*** Raw data ***
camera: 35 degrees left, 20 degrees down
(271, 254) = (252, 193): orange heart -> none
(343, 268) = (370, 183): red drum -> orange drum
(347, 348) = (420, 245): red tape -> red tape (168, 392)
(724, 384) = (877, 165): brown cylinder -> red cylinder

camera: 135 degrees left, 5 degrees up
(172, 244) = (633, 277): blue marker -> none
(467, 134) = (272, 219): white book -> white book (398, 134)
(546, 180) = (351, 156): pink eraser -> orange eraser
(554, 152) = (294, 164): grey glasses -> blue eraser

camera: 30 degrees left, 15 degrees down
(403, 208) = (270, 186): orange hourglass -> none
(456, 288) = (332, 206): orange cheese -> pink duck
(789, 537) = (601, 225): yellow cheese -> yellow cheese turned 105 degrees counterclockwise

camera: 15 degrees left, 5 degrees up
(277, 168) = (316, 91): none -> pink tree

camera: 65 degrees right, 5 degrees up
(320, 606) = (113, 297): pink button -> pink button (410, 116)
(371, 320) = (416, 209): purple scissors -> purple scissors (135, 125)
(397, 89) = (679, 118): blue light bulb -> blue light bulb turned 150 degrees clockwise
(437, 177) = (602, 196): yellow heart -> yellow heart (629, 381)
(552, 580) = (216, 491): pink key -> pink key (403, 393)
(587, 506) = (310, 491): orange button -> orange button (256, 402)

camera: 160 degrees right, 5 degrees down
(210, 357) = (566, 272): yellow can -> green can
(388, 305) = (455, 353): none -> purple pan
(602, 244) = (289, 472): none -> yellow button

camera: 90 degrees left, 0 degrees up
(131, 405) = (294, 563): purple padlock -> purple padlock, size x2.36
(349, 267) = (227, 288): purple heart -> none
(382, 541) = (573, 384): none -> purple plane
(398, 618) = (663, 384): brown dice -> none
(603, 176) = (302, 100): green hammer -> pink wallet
*** End of Raw data ***
Work instructions: Look for the string "none" in the listing above and copy every line holding it.

Finished task:
(271, 254) = (252, 193): orange heart -> none
(172, 244) = (633, 277): blue marker -> none
(403, 208) = (270, 186): orange hourglass -> none
(277, 168) = (316, 91): none -> pink tree
(388, 305) = (455, 353): none -> purple pan
(602, 244) = (289, 472): none -> yellow button
(349, 267) = (227, 288): purple heart -> none
(382, 541) = (573, 384): none -> purple plane
(398, 618) = (663, 384): brown dice -> none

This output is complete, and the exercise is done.